▶ _Work instruction_
Go through the data and tally the lines that hold the string "NAND". Reply with the total alone.

▶ _Information supplied_

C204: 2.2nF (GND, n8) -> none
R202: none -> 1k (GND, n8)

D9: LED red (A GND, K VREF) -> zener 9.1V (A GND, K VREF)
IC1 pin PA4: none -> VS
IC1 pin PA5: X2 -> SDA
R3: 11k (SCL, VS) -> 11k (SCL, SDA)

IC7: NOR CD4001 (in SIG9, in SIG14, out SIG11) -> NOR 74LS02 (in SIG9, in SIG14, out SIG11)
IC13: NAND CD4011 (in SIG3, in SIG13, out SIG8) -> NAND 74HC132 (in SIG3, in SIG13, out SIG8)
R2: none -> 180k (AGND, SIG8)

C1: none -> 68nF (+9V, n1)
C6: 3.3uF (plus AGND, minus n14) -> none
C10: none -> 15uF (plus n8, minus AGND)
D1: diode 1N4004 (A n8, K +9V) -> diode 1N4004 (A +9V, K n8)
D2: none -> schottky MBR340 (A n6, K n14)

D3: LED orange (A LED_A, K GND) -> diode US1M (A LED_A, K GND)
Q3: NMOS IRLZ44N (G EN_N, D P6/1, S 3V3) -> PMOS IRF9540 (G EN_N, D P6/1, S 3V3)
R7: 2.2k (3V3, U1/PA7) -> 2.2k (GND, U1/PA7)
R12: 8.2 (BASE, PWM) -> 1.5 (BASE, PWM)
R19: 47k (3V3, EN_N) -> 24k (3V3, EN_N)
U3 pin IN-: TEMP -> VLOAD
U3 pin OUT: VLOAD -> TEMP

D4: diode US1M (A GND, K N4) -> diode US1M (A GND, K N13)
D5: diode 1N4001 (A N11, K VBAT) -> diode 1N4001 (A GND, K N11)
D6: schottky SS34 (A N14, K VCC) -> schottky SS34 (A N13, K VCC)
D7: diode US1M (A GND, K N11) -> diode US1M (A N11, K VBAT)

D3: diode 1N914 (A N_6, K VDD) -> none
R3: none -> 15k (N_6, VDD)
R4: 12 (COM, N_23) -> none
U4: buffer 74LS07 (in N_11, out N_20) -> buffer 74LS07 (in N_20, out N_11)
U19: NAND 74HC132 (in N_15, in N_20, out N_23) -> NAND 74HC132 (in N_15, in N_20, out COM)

▶ _Answer to the exercise_
2